**Task requirements**
For this exercise, retype the lines from the one that holds "grey 1x4 plate" through the one that holds "brown 1x3 slope [449,263,563,341]" in the records below, both included, exactly and without pictures.

**Coordinate-based object records**
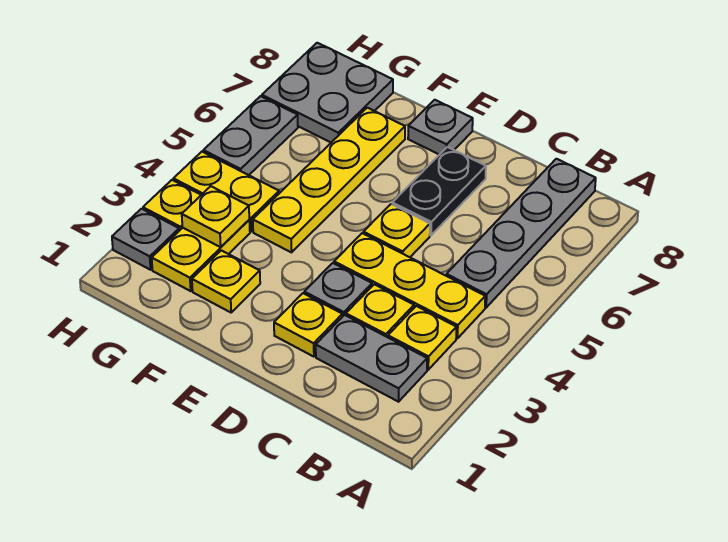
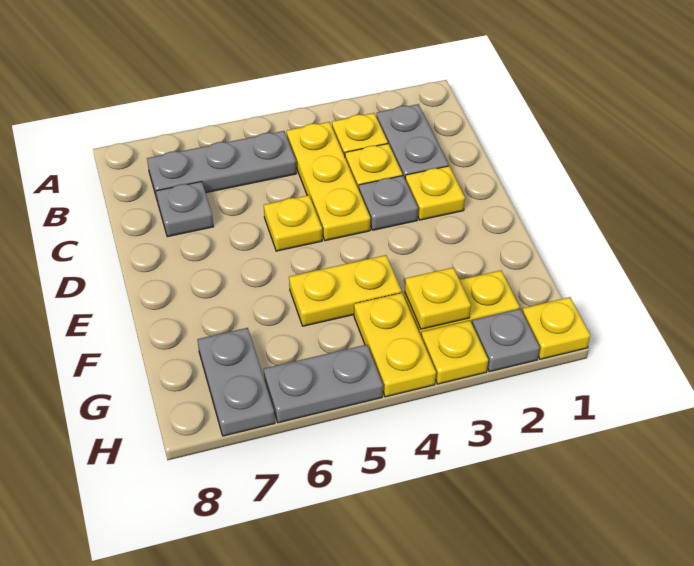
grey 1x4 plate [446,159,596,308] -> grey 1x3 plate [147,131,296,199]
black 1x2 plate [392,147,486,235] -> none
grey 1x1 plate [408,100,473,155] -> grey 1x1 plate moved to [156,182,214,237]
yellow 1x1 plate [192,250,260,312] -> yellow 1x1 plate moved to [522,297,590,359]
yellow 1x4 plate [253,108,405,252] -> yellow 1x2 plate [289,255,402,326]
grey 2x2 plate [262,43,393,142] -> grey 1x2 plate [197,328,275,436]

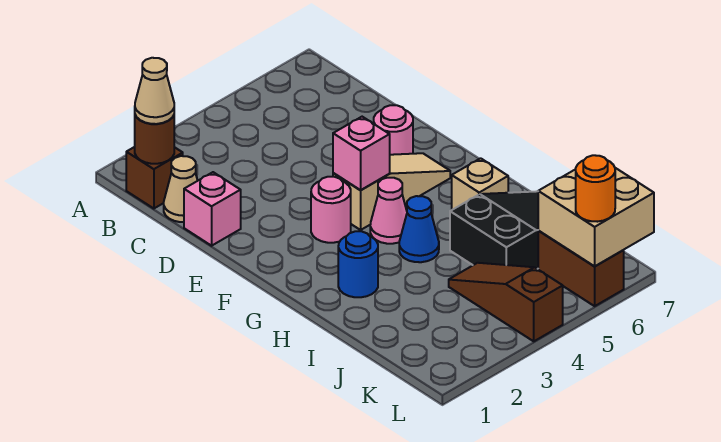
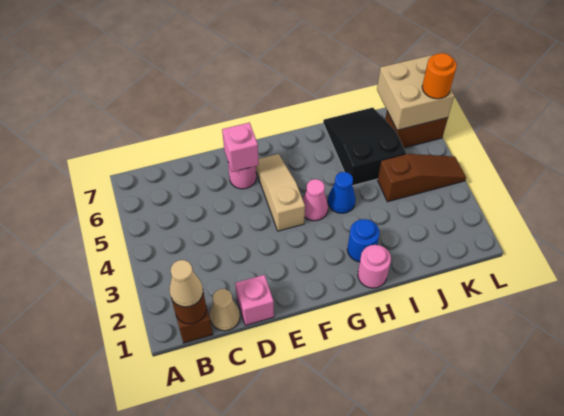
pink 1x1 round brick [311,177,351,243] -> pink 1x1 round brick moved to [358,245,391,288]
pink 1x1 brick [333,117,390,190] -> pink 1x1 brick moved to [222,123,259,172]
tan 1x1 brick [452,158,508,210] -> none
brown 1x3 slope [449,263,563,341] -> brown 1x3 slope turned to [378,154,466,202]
* * *
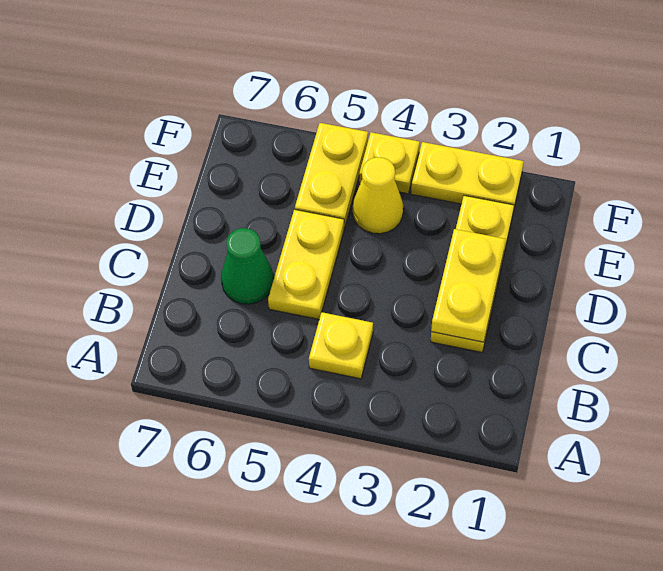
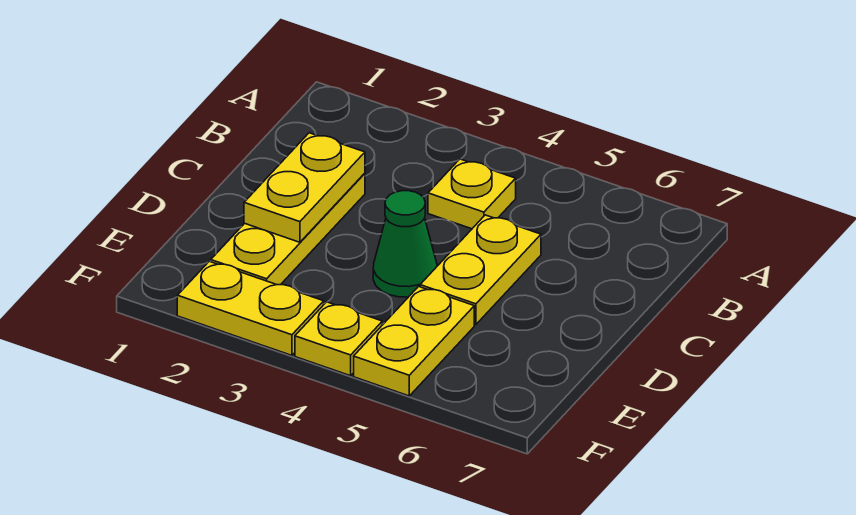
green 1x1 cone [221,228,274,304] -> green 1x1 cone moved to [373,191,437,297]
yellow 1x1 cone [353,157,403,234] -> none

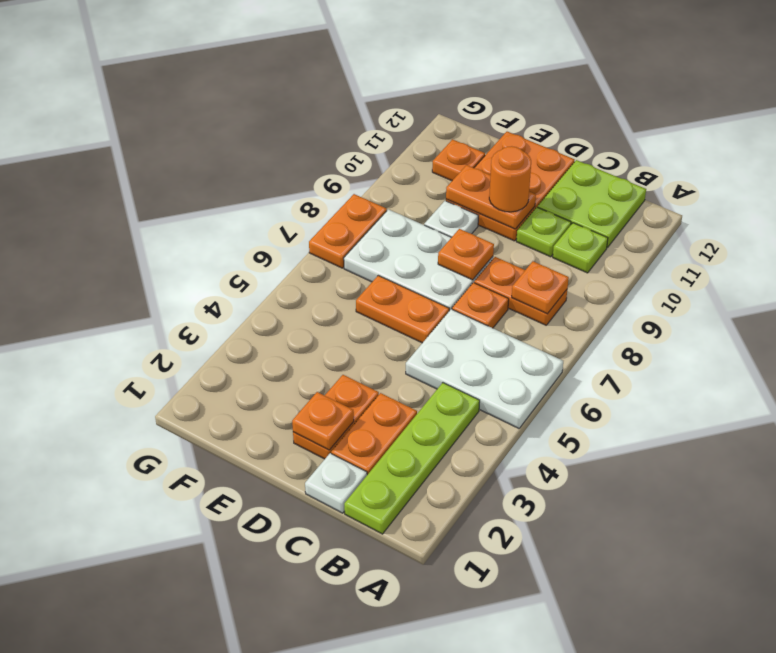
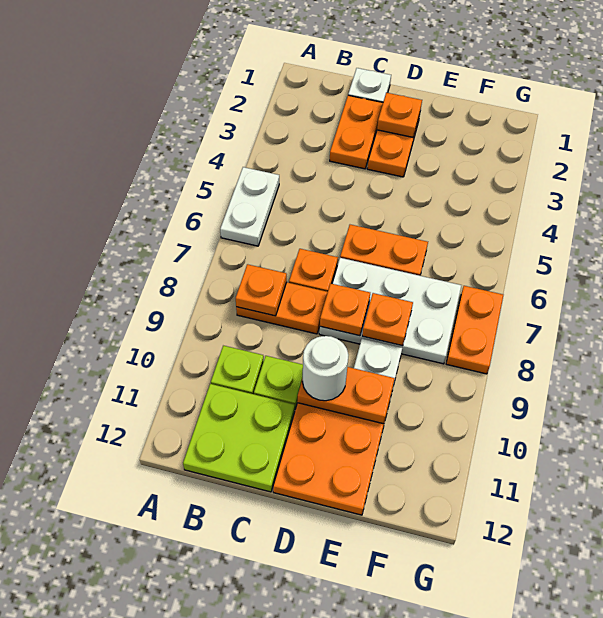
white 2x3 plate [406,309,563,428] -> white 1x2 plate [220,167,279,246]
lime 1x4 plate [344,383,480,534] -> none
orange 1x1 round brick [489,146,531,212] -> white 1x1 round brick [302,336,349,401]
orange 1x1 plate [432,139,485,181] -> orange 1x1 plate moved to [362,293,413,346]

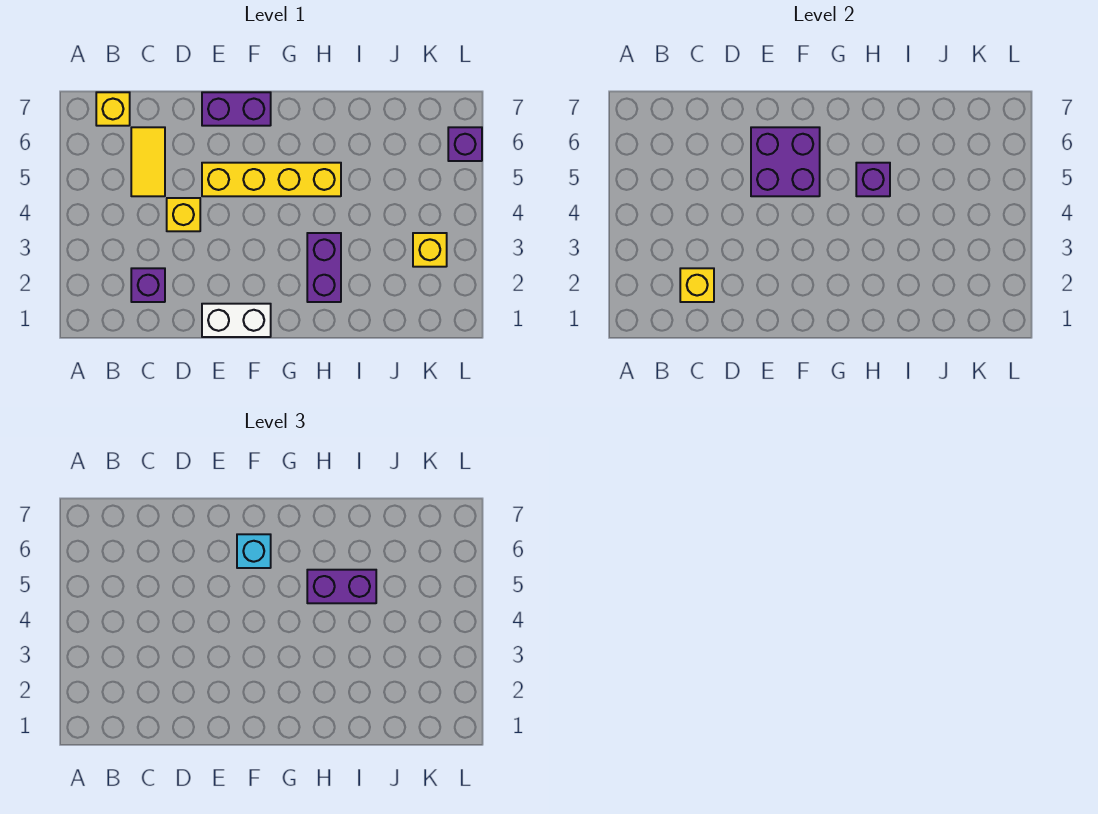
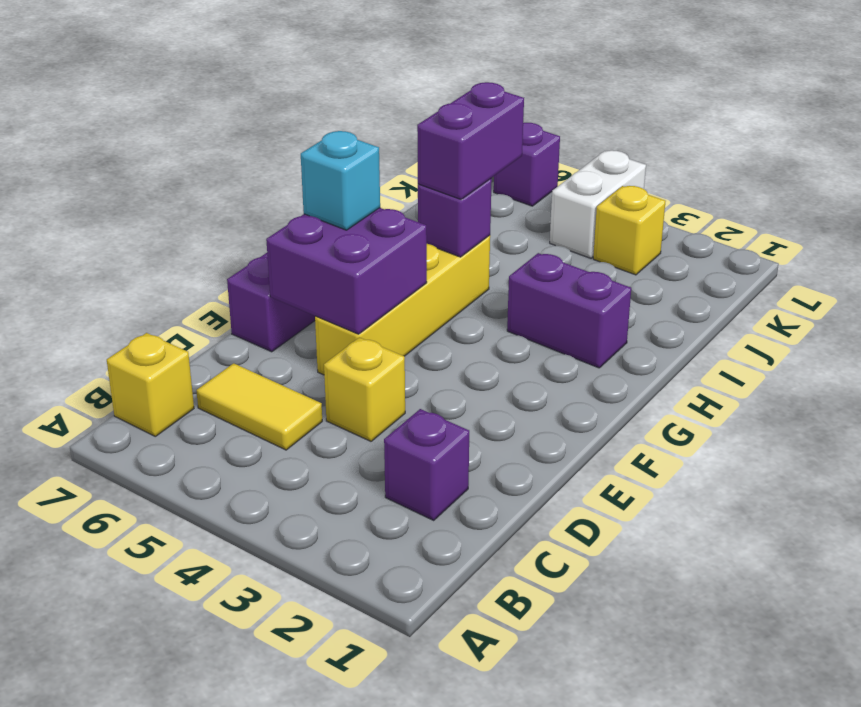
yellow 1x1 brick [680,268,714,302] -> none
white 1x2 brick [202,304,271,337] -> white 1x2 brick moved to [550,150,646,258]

**Response box**
grey 1x4 plate [446,159,596,308] -> grey 1x3 plate [147,131,296,199]
black 1x2 plate [392,147,486,235] -> none
grey 1x1 plate [408,100,473,155] -> grey 1x1 plate moved to [156,182,214,237]
yellow 1x1 plate [192,250,260,312] -> yellow 1x1 plate moved to [522,297,590,359]
yellow 1x4 plate [253,108,405,252] -> yellow 1x2 plate [289,255,402,326]
grey 2x2 plate [262,43,393,142] -> grey 1x2 plate [197,328,275,436]

pink 1x1 round brick [311,177,351,243] -> pink 1x1 round brick moved to [358,245,391,288]
pink 1x1 brick [333,117,390,190] -> pink 1x1 brick moved to [222,123,259,172]
tan 1x1 brick [452,158,508,210] -> none
brown 1x3 slope [449,263,563,341] -> brown 1x3 slope turned to [378,154,466,202]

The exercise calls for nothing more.